Data shown Block Start
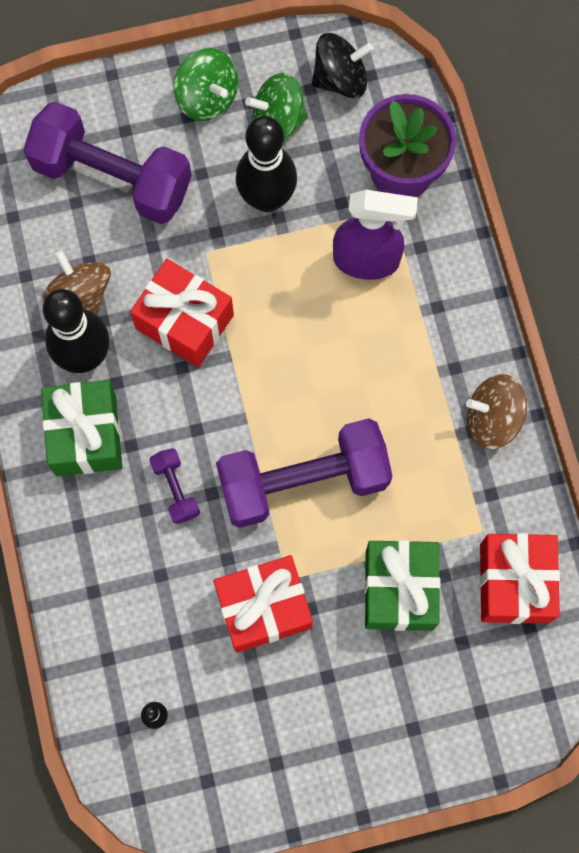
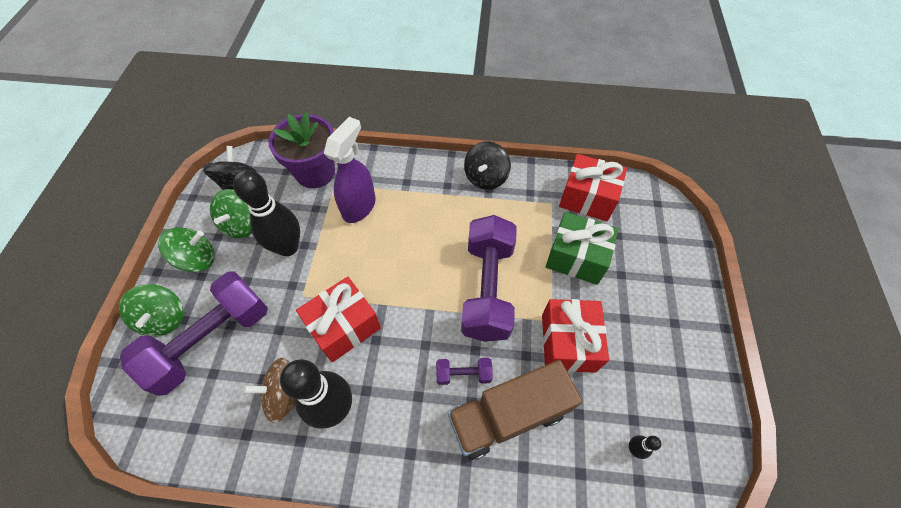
camera: 70 degrees left, 15 degrees down
(86, 435) = (396, 429): green gift -> none
(118, 108) = (164, 318): none -> green spinning top
(144, 558) = (508, 415): none -> brown truck
(492, 419) = (485, 177): brown spinning top -> black spinning top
Data shown Block End
▸ What is being asked
Restate the records above word for word. Skip every picture.

▸ Answer below
camera: 70 degrees left, 15 degrees down
(86, 435) = (396, 429): green gift -> none
(118, 108) = (164, 318): none -> green spinning top
(144, 558) = (508, 415): none -> brown truck
(492, 419) = (485, 177): brown spinning top -> black spinning top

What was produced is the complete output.